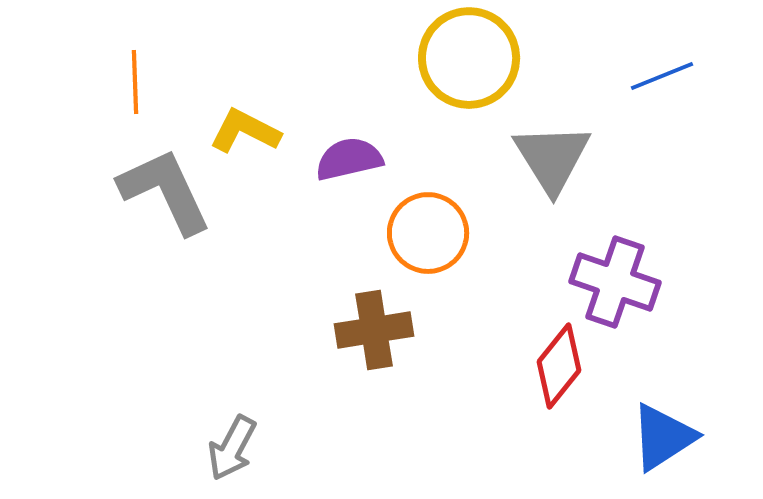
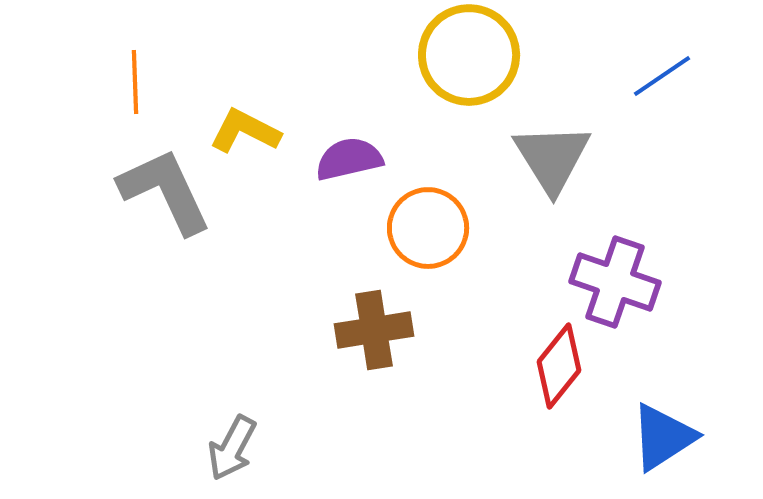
yellow circle: moved 3 px up
blue line: rotated 12 degrees counterclockwise
orange circle: moved 5 px up
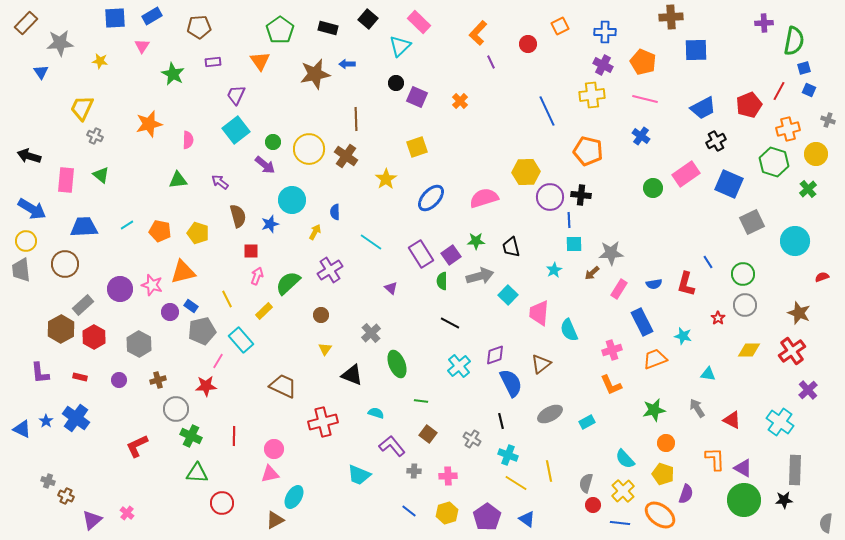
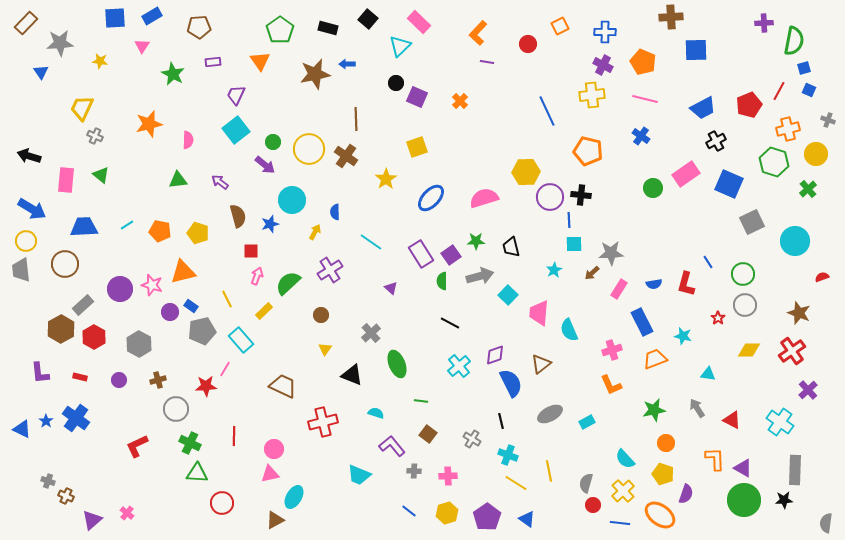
purple line at (491, 62): moved 4 px left; rotated 56 degrees counterclockwise
pink line at (218, 361): moved 7 px right, 8 px down
green cross at (191, 436): moved 1 px left, 7 px down
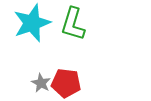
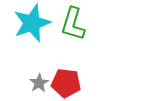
gray star: moved 2 px left; rotated 12 degrees clockwise
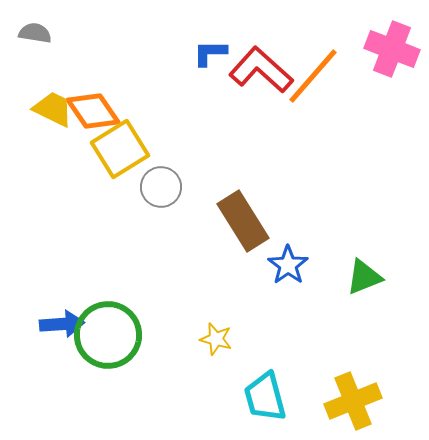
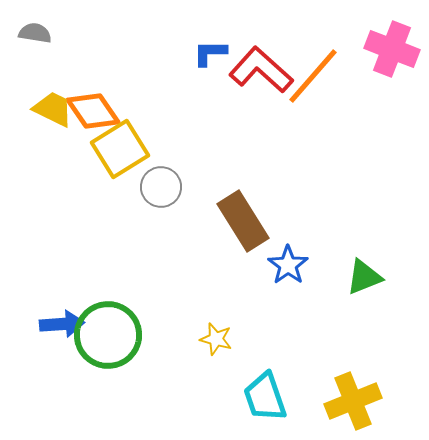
cyan trapezoid: rotated 4 degrees counterclockwise
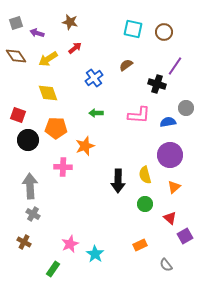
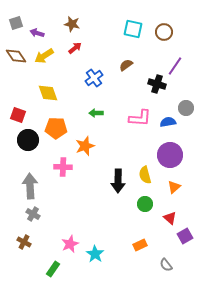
brown star: moved 2 px right, 2 px down
yellow arrow: moved 4 px left, 3 px up
pink L-shape: moved 1 px right, 3 px down
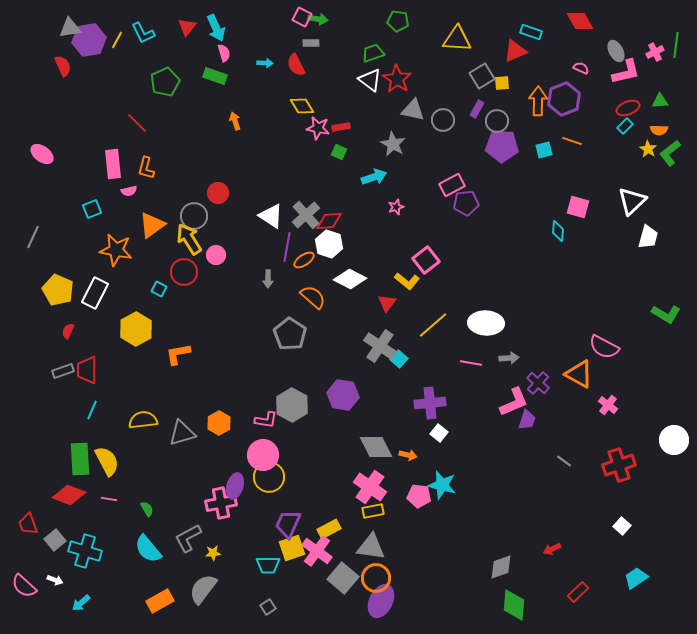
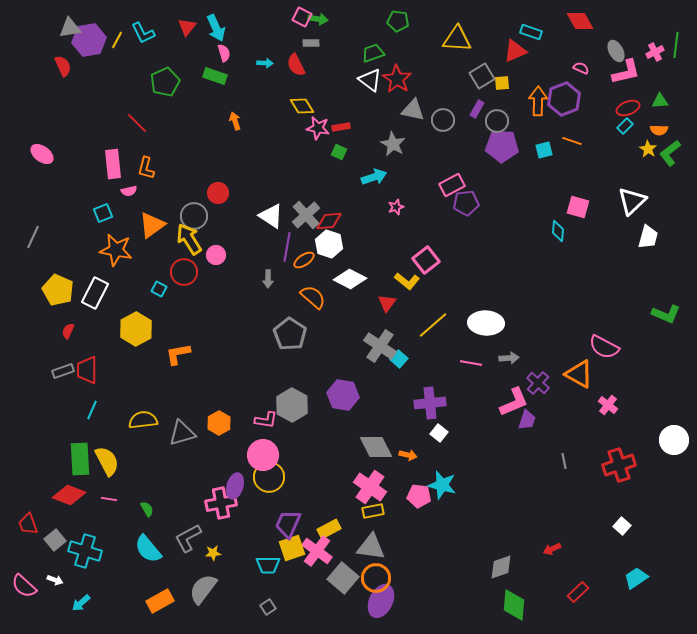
cyan square at (92, 209): moved 11 px right, 4 px down
green L-shape at (666, 314): rotated 8 degrees counterclockwise
gray line at (564, 461): rotated 42 degrees clockwise
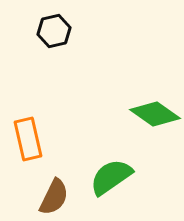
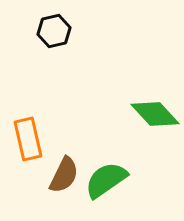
green diamond: rotated 12 degrees clockwise
green semicircle: moved 5 px left, 3 px down
brown semicircle: moved 10 px right, 22 px up
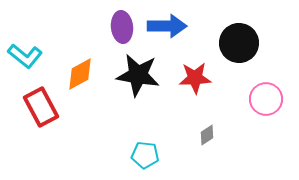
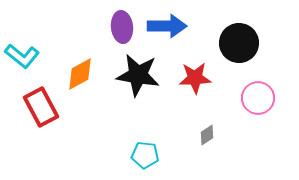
cyan L-shape: moved 3 px left
pink circle: moved 8 px left, 1 px up
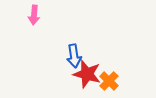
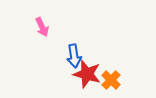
pink arrow: moved 8 px right, 12 px down; rotated 30 degrees counterclockwise
orange cross: moved 2 px right, 1 px up
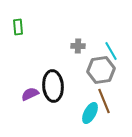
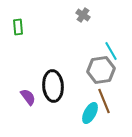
gray cross: moved 5 px right, 31 px up; rotated 32 degrees clockwise
purple semicircle: moved 2 px left, 3 px down; rotated 78 degrees clockwise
=-=-=-=-=
What you return should be all of the material above, exactly, and none of its pictures.

yellow circle: moved 3 px up
blue line: rotated 12 degrees counterclockwise
orange circle: moved 5 px up
purple line at (491, 62): moved 4 px left; rotated 56 degrees counterclockwise
pink line at (218, 361): moved 7 px right, 8 px down
green cross at (191, 436): moved 1 px left, 7 px down
gray star: moved 2 px left; rotated 12 degrees clockwise
cyan trapezoid: rotated 4 degrees counterclockwise
brown star: moved 2 px right, 2 px down
yellow arrow: moved 4 px left, 3 px up
pink L-shape: moved 1 px right, 3 px down
cyan square at (92, 209): moved 11 px right, 4 px down
green L-shape at (666, 314): rotated 8 degrees counterclockwise
gray line at (564, 461): rotated 42 degrees clockwise
green diamond: rotated 12 degrees clockwise
green semicircle: moved 5 px left, 3 px down
brown semicircle: moved 10 px right, 22 px up
cyan L-shape: moved 3 px left
pink circle: moved 8 px left, 1 px up
pink arrow: moved 8 px right, 12 px down; rotated 30 degrees counterclockwise
orange cross: moved 2 px right, 1 px up
gray cross: moved 5 px right, 31 px up; rotated 32 degrees clockwise
purple semicircle: moved 2 px left, 3 px down; rotated 78 degrees clockwise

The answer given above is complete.